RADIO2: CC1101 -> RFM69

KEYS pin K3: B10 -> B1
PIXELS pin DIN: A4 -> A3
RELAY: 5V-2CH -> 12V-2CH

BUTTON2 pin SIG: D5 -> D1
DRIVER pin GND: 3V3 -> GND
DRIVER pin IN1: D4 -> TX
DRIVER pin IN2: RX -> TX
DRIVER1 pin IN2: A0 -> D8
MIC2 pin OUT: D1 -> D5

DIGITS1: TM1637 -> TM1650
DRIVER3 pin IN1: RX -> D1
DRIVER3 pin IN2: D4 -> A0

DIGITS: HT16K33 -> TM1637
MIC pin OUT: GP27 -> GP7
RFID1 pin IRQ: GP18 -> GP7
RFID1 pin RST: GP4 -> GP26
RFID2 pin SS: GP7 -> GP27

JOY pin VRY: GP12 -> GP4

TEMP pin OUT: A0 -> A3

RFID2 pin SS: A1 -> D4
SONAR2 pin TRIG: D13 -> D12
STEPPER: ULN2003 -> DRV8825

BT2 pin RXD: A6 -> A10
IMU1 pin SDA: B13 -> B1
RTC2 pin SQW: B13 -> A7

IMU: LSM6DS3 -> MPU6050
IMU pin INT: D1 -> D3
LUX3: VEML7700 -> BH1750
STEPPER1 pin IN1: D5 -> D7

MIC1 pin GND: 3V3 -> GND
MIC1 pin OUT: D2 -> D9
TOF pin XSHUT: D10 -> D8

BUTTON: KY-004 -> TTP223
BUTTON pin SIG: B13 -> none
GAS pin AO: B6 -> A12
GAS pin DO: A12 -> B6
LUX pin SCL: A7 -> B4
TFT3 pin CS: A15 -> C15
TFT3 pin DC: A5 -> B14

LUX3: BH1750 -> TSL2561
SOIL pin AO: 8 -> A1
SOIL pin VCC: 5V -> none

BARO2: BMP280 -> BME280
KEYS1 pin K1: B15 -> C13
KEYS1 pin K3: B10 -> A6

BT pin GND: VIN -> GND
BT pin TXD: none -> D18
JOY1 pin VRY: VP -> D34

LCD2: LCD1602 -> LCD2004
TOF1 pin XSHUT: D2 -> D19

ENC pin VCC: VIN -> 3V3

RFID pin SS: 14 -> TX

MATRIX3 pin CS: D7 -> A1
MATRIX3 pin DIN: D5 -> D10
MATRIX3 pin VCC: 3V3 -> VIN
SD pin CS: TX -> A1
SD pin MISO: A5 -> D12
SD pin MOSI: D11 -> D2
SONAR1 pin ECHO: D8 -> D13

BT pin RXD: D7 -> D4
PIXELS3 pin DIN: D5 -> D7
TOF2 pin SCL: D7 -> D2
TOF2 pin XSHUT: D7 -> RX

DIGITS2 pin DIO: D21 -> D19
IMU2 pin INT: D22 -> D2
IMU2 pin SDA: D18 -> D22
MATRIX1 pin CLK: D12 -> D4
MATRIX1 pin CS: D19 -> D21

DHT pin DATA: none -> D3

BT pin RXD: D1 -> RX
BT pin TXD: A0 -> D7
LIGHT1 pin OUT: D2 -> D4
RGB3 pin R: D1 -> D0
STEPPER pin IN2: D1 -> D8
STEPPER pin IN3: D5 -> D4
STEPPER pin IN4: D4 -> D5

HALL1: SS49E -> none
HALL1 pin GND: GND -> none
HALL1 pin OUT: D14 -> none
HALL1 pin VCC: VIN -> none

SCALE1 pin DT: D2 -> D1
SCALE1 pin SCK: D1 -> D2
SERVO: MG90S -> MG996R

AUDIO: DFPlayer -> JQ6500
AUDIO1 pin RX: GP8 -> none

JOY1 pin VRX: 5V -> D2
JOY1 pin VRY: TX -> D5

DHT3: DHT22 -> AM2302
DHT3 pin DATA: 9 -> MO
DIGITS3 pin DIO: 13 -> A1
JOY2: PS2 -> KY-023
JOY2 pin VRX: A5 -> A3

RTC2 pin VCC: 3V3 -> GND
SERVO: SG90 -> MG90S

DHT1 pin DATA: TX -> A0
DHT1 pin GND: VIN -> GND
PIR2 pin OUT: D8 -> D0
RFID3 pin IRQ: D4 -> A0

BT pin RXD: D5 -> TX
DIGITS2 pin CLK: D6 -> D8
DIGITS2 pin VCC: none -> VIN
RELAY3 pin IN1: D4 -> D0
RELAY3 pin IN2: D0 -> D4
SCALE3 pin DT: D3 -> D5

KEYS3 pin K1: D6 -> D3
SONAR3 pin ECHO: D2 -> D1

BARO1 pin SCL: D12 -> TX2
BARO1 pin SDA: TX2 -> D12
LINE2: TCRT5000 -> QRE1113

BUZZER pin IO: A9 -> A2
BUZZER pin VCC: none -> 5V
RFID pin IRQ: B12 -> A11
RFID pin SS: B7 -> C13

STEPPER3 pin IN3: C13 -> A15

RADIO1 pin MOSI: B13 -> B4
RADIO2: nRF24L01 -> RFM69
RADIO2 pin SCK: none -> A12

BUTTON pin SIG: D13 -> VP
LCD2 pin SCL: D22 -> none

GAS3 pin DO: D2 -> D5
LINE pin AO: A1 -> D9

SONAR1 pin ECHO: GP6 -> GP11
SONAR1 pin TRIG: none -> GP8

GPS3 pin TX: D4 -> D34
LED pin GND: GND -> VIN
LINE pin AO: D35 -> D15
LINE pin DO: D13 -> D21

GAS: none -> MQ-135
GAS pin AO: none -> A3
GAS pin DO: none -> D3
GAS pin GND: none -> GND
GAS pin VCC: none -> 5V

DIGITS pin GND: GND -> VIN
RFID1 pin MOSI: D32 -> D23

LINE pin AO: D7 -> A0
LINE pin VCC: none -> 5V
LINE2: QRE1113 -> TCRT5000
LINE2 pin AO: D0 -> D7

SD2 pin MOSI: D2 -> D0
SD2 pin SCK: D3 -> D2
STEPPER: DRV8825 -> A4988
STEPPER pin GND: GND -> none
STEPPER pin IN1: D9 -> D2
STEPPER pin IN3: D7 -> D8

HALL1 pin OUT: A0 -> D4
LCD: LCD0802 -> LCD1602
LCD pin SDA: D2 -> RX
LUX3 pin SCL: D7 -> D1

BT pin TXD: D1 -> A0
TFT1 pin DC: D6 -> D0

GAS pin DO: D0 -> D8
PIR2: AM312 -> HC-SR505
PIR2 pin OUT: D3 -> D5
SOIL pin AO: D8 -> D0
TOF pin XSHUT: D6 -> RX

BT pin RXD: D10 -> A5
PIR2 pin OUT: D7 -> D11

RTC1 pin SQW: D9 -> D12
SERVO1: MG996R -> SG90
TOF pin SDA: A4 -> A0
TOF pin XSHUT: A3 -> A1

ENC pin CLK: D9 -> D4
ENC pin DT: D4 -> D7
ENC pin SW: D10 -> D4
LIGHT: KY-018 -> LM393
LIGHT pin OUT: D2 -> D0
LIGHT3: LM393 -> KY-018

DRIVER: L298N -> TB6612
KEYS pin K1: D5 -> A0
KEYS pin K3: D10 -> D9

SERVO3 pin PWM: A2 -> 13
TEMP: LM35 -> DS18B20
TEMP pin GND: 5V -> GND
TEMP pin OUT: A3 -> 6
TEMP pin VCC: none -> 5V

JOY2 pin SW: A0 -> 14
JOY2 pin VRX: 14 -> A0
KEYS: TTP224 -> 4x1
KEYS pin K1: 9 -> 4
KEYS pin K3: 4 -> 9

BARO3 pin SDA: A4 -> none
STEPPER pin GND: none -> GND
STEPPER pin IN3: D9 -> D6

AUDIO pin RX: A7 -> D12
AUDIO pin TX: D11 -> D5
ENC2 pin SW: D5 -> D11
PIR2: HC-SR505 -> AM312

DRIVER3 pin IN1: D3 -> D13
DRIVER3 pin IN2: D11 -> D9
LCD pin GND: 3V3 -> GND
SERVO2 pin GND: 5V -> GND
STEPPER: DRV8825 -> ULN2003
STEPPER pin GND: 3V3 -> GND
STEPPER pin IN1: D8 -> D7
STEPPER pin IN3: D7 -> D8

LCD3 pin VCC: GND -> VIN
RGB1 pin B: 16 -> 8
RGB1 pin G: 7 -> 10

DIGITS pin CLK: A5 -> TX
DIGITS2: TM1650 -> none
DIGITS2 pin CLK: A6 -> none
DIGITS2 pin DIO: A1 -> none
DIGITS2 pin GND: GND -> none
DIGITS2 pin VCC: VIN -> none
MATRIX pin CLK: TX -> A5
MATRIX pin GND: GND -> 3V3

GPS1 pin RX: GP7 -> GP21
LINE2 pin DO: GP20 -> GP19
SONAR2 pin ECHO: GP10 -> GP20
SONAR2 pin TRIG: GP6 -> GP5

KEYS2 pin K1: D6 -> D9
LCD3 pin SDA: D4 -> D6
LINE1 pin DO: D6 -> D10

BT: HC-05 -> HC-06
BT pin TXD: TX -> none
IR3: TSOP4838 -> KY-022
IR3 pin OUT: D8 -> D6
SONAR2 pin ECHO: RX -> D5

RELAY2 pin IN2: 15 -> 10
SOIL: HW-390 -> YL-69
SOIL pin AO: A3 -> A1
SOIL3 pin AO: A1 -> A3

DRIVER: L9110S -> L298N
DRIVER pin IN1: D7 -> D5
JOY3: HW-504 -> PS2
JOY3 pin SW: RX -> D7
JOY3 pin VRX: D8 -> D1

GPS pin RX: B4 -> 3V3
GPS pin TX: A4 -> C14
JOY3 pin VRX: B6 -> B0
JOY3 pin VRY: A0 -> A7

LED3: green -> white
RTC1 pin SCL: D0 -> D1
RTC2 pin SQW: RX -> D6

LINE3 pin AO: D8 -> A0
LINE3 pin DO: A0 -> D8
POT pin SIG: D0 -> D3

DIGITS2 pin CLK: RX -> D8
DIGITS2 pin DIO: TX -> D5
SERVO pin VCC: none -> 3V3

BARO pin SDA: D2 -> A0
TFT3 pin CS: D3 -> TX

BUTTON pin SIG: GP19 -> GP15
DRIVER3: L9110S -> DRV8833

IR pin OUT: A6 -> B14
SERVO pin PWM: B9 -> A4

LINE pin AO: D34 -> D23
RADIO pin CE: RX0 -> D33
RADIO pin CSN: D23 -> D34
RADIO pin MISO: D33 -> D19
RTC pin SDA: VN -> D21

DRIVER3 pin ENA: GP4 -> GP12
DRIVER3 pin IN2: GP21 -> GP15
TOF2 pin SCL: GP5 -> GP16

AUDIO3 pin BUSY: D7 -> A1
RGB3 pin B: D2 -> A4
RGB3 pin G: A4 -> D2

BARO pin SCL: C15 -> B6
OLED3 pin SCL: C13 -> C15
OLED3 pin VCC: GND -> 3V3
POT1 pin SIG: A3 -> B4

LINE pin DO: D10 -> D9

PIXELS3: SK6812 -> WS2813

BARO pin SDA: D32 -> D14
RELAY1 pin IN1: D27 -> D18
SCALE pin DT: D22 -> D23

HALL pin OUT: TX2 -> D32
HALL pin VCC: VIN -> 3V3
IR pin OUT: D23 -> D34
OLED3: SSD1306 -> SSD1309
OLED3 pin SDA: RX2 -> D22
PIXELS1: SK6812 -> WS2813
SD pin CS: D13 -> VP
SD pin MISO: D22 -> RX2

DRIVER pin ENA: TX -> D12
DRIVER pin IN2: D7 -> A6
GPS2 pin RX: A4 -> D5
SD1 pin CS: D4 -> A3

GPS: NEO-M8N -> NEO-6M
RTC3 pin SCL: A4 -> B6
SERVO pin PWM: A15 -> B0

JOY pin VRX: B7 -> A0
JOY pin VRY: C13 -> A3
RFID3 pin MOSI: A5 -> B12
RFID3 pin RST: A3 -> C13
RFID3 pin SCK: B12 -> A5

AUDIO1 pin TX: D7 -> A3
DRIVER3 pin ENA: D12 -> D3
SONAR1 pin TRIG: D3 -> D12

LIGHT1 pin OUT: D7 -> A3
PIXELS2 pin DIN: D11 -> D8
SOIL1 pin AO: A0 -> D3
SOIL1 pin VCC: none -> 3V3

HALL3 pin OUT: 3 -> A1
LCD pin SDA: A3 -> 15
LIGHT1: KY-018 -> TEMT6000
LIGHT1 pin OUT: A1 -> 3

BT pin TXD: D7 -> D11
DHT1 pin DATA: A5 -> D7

★ ★ ★ ★

# What you need to do
Lines of the data above that include the string "MOSI" must each be copied.

# Output for this exercise
SD pin MOSI: D11 -> D2
RADIO1 pin MOSI: B13 -> B4
RFID1 pin MOSI: D32 -> D23
SD2 pin MOSI: D2 -> D0
RFID3 pin MOSI: A5 -> B12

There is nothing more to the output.